Exercise material:
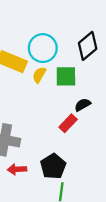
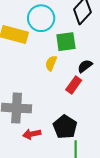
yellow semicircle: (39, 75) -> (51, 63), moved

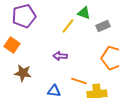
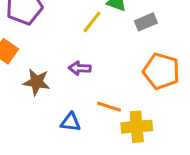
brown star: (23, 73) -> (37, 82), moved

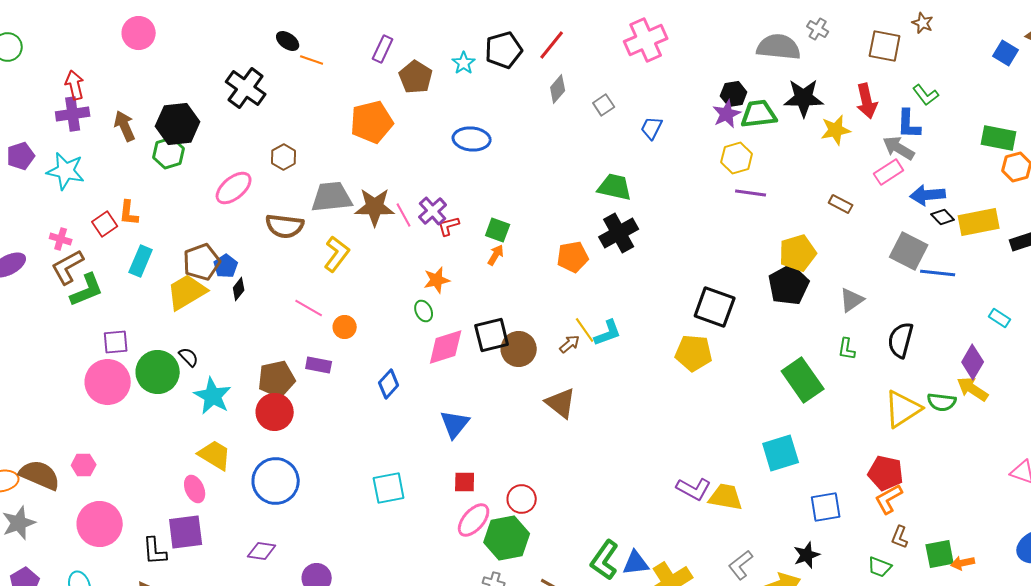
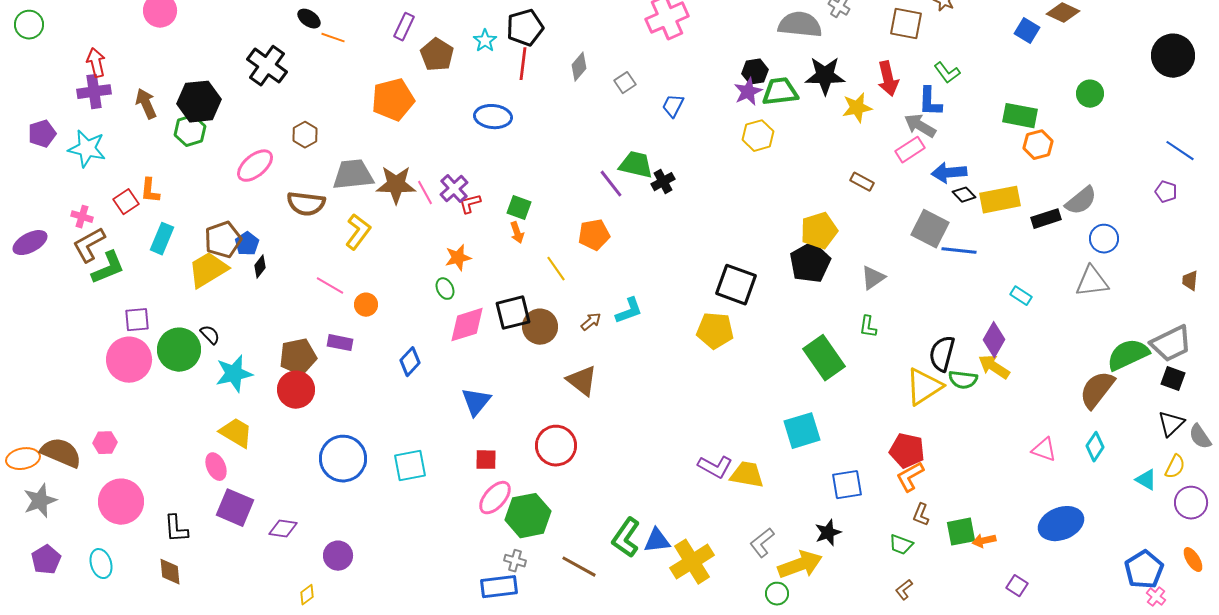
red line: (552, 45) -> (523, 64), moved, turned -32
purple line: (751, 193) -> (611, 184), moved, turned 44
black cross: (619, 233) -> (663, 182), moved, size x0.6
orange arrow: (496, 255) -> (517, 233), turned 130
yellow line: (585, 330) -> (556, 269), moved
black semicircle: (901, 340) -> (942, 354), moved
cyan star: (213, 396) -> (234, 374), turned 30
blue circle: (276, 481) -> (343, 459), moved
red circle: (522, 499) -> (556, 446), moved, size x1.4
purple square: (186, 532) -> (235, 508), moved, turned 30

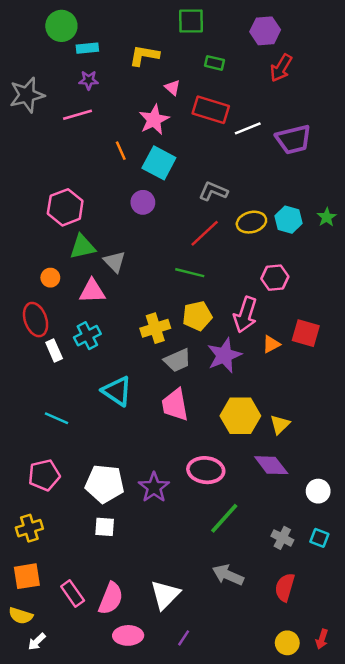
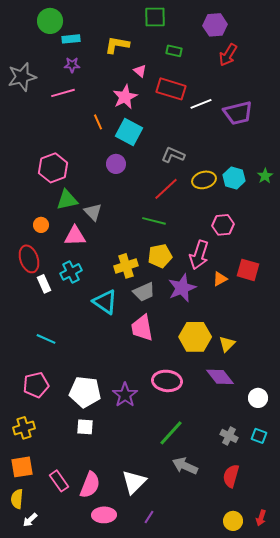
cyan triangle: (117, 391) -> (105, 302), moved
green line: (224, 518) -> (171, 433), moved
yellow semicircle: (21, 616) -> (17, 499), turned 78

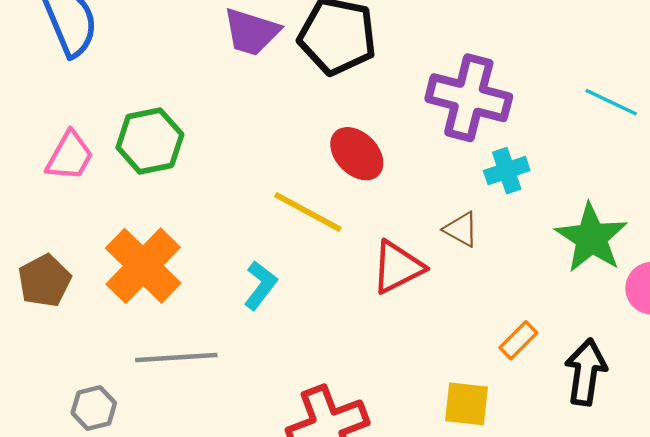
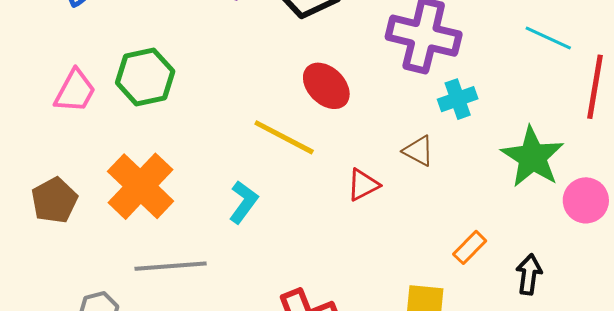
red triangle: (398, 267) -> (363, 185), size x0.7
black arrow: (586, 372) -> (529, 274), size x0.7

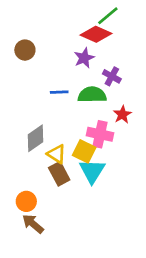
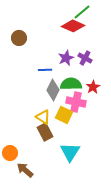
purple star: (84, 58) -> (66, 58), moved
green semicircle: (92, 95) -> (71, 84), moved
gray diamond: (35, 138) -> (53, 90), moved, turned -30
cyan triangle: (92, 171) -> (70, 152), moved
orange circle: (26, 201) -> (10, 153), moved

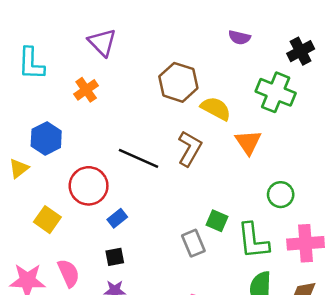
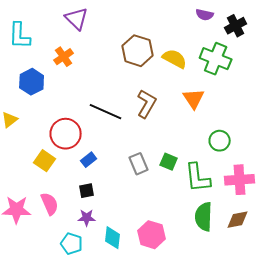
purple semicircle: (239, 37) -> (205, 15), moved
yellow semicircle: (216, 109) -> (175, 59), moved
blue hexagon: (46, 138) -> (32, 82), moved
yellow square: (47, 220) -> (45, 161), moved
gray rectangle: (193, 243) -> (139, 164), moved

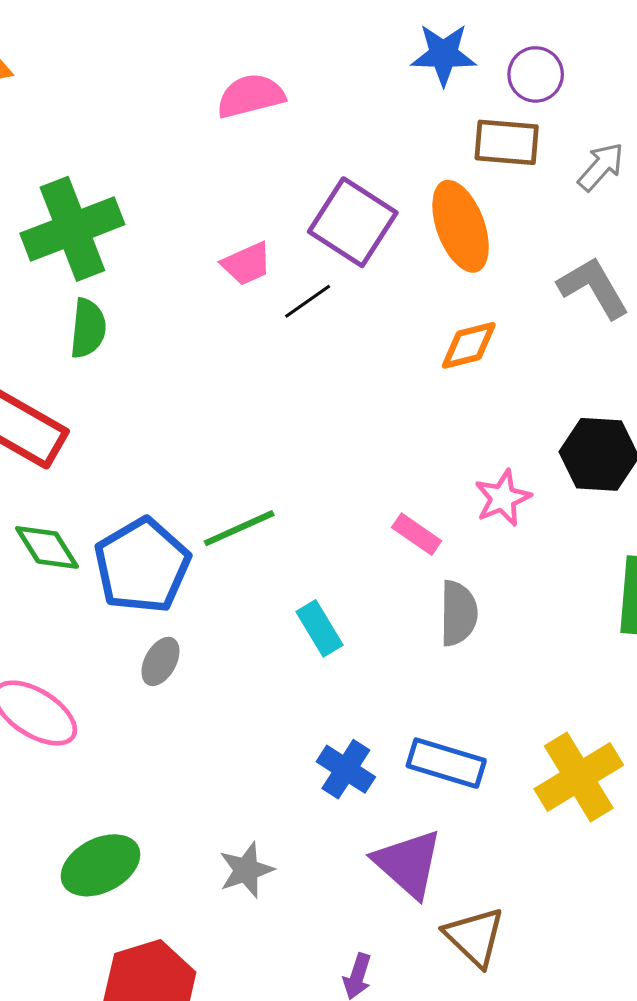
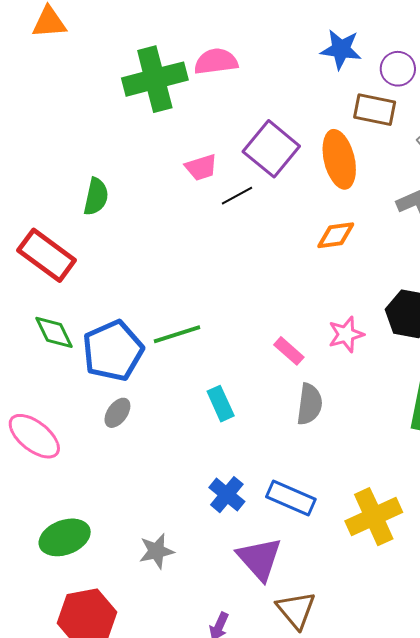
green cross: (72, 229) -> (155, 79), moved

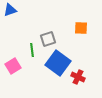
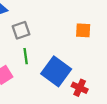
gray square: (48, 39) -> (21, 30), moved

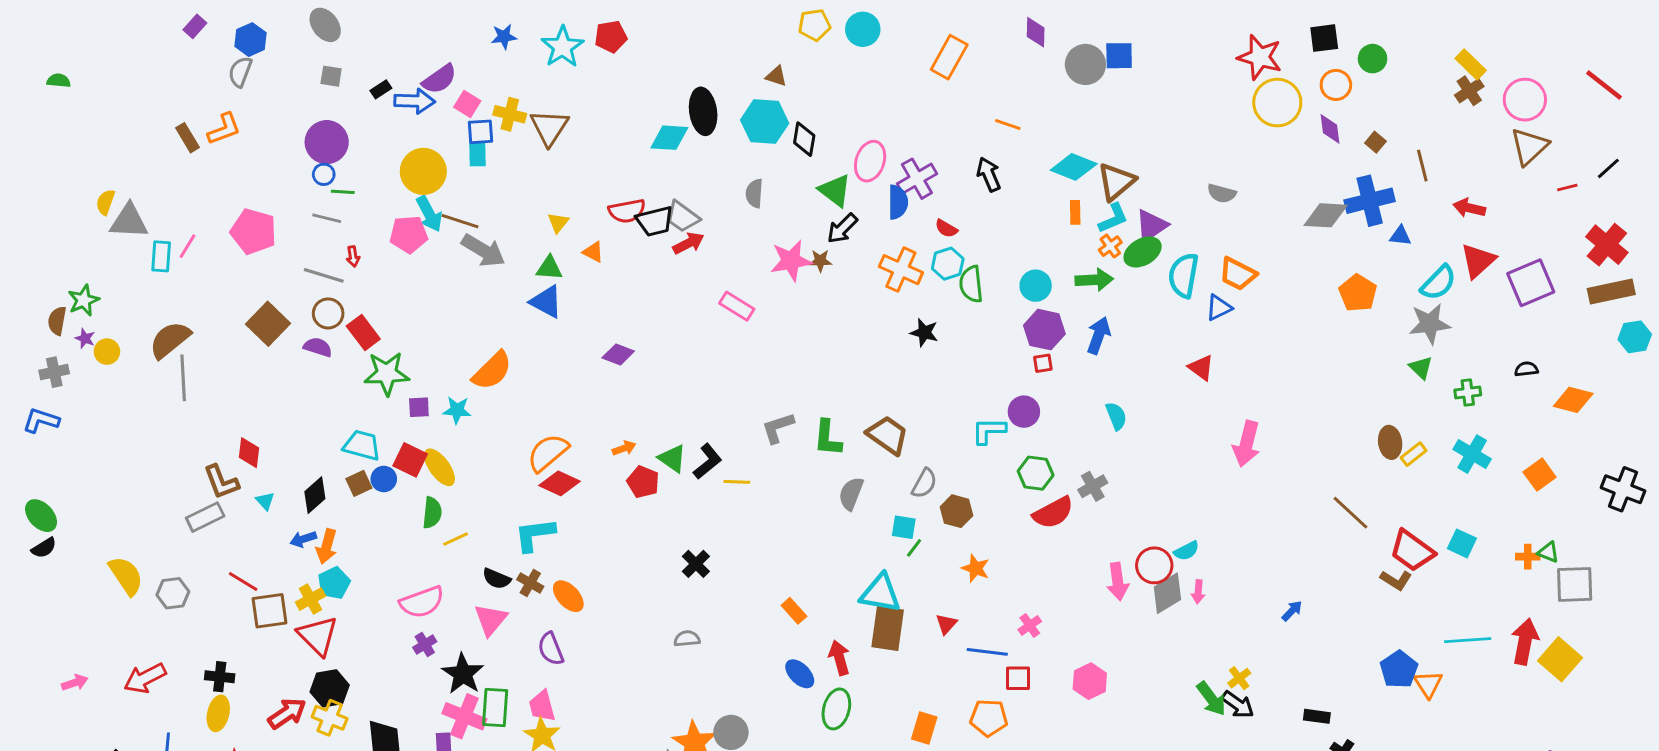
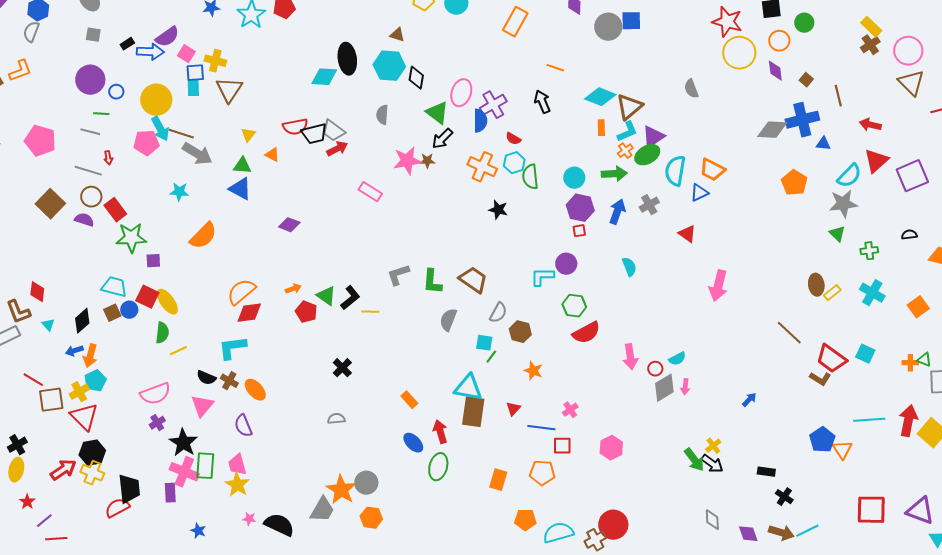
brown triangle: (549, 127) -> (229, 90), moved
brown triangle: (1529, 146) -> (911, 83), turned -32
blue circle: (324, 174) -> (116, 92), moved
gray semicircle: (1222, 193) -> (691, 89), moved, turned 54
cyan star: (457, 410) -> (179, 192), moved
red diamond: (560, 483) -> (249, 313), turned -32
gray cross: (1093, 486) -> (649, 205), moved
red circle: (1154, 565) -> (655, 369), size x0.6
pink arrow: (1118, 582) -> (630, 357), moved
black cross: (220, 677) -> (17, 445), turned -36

Prompt: Transcribe the records verbatim and omit the images.

Expected answer:
yellow semicircle: (39, 75) -> (51, 63), moved

brown star: (23, 73) -> (37, 82), moved

red line: (552, 45) -> (523, 64), moved, turned -32
purple line: (751, 193) -> (611, 184), moved, turned 44
black cross: (619, 233) -> (663, 182), moved, size x0.6
orange arrow: (496, 255) -> (517, 233), turned 130
yellow line: (585, 330) -> (556, 269), moved
black semicircle: (901, 340) -> (942, 354), moved
cyan star: (213, 396) -> (234, 374), turned 30
blue circle: (276, 481) -> (343, 459), moved
red circle: (522, 499) -> (556, 446), moved, size x1.4
purple square: (186, 532) -> (235, 508), moved, turned 30

cyan triangle: (117, 391) -> (105, 302), moved
green line: (224, 518) -> (171, 433), moved
yellow semicircle: (21, 616) -> (17, 499), turned 78

red triangle: (398, 267) -> (363, 185), size x0.7
black arrow: (586, 372) -> (529, 274), size x0.7

purple star: (84, 58) -> (66, 58), moved
green semicircle: (92, 95) -> (71, 84), moved
gray diamond: (35, 138) -> (53, 90), moved, turned -30
cyan triangle: (92, 171) -> (70, 152), moved
orange circle: (26, 201) -> (10, 153), moved

purple semicircle: (239, 37) -> (205, 15), moved
yellow semicircle: (216, 109) -> (175, 59), moved
blue hexagon: (46, 138) -> (32, 82), moved
yellow square: (47, 220) -> (45, 161), moved
gray rectangle: (193, 243) -> (139, 164), moved

green cross: (72, 229) -> (155, 79), moved

gray square: (48, 39) -> (21, 30), moved

brown triangle: (549, 127) -> (229, 90), moved
brown triangle: (1529, 146) -> (911, 83), turned -32
blue circle: (324, 174) -> (116, 92), moved
gray semicircle: (1222, 193) -> (691, 89), moved, turned 54
cyan star: (457, 410) -> (179, 192), moved
red diamond: (560, 483) -> (249, 313), turned -32
gray cross: (1093, 486) -> (649, 205), moved
red circle: (1154, 565) -> (655, 369), size x0.6
pink arrow: (1118, 582) -> (630, 357), moved
black cross: (220, 677) -> (17, 445), turned -36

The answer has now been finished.